── Dataset records ──

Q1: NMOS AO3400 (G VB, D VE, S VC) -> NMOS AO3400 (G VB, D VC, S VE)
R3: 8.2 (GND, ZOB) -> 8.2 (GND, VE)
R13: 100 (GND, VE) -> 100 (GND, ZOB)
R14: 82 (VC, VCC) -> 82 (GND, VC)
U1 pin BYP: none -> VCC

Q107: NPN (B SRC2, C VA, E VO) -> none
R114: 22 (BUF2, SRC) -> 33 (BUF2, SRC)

───
── Dataset records ──

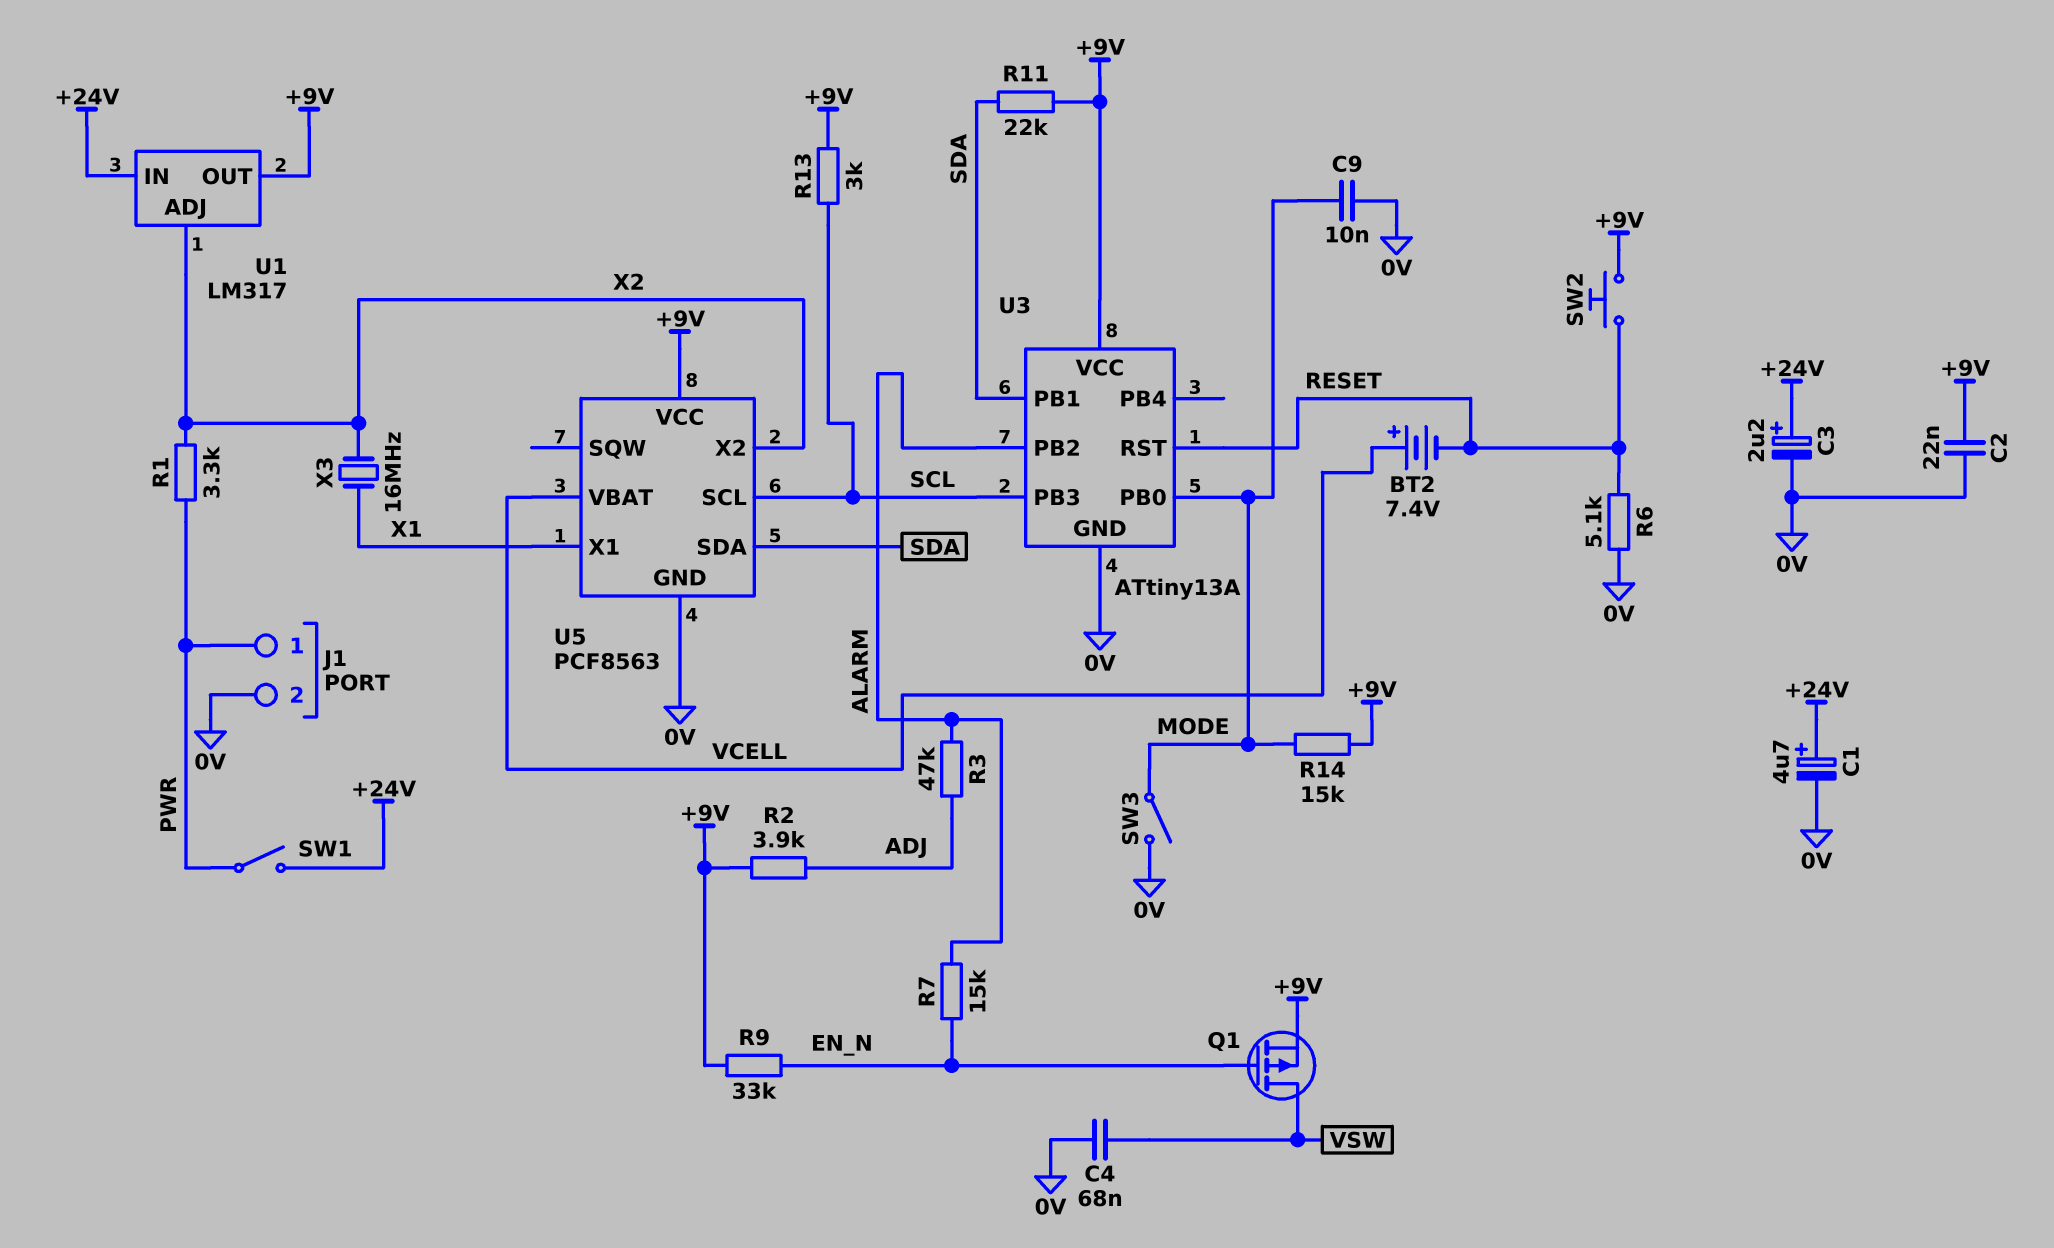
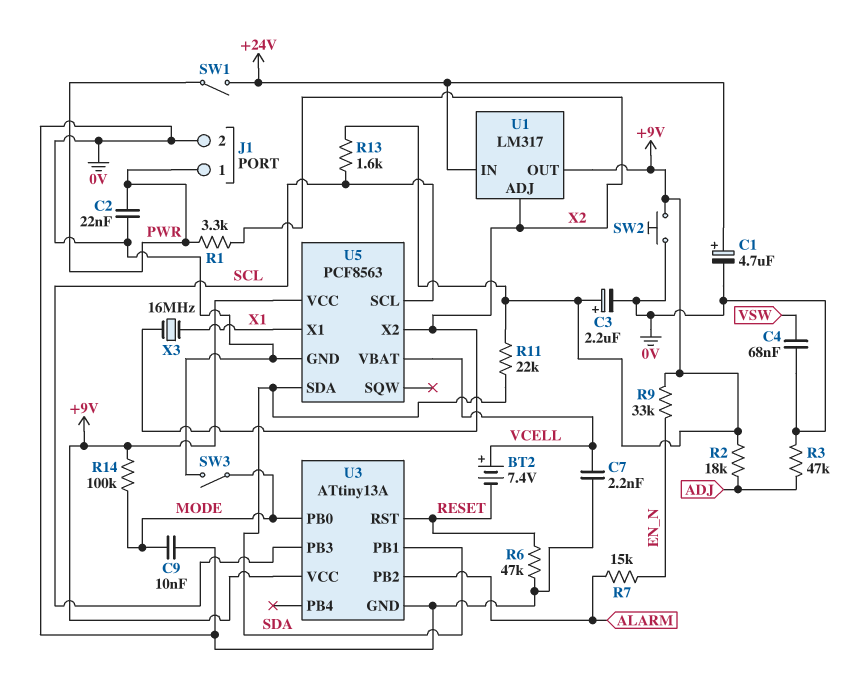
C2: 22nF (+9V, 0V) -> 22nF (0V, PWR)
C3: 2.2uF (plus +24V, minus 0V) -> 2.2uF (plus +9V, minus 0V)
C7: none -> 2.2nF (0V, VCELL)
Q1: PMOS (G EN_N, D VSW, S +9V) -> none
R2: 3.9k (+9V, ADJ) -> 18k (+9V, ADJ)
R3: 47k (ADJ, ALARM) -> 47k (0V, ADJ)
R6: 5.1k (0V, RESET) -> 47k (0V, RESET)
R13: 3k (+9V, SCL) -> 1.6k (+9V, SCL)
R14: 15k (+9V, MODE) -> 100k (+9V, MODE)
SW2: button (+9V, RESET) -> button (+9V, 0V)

───

Among the records above, only the lines between the line holding "C7: none -> 2.2nF (0V, VCELL)" and the line holding "SW2: button (+9V, RESET) -> button (+9V, 0V)", inclusive, are to be output, exactly as written.

**Task answer**
C7: none -> 2.2nF (0V, VCELL)
Q1: PMOS (G EN_N, D VSW, S +9V) -> none
R2: 3.9k (+9V, ADJ) -> 18k (+9V, ADJ)
R3: 47k (ADJ, ALARM) -> 47k (0V, ADJ)
R6: 5.1k (0V, RESET) -> 47k (0V, RESET)
R13: 3k (+9V, SCL) -> 1.6k (+9V, SCL)
R14: 15k (+9V, MODE) -> 100k (+9V, MODE)
SW2: button (+9V, RESET) -> button (+9V, 0V)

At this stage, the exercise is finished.